▶ **What is expected**
Nothing but the lines from the one containing "blue 2x2 round" through the end of the material should be restated, and each exactly.

▶ **Material to process**
# # # # # # #

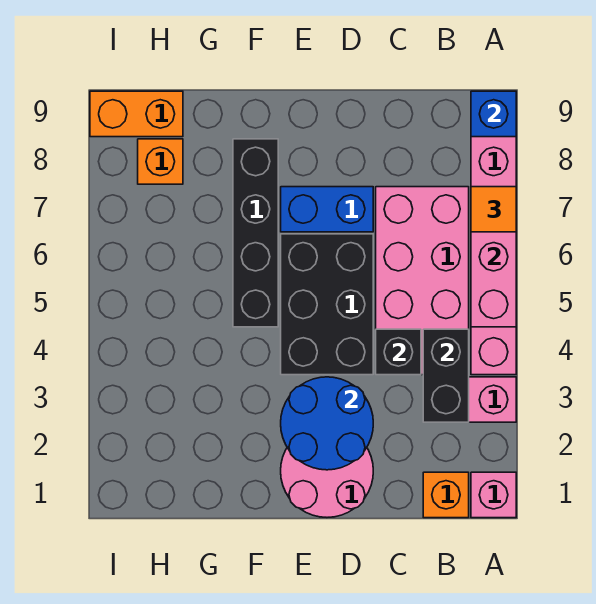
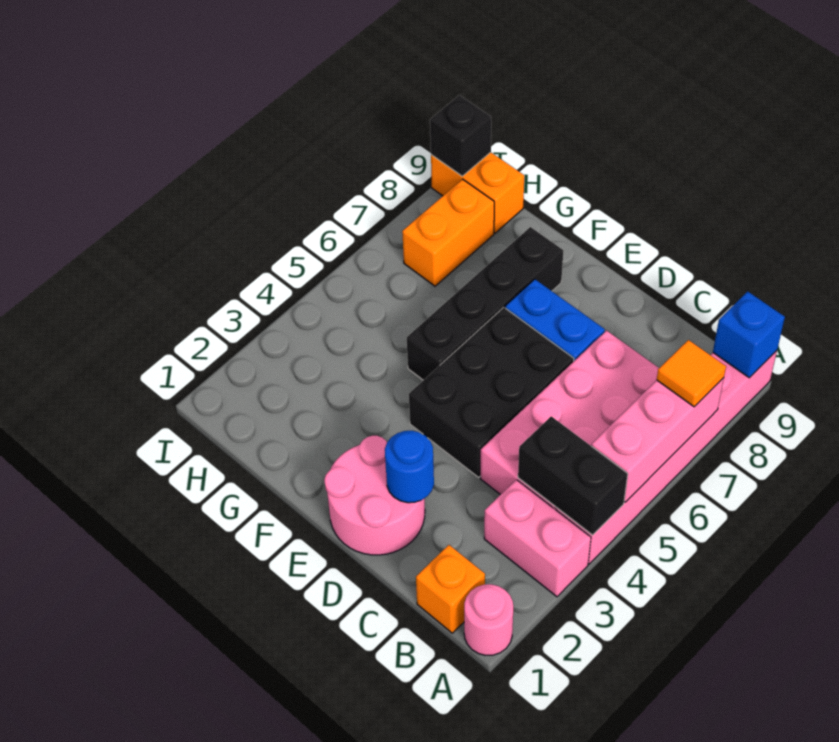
pink 1x1 brick [471,472,516,518] -> pink 1x1 round brick [464,584,513,655]
black 1x2 brick [423,329,469,422] -> black 1x2 brick turned to [518,416,628,535]
black 1x1 brick [376,329,421,375] -> black 1x1 brick moved to [430,95,491,176]
blue 2x2 round brick [281,377,373,470] -> blue 1x1 round brick [385,431,434,503]
orange 1x1 brick [138,139,183,184] -> orange 1x2 brick [402,179,494,286]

# # # # # # #

▶ **Exercise answer**
blue 2x2 round brick [281,377,373,470] -> blue 1x1 round brick [385,431,434,503]
orange 1x1 brick [138,139,183,184] -> orange 1x2 brick [402,179,494,286]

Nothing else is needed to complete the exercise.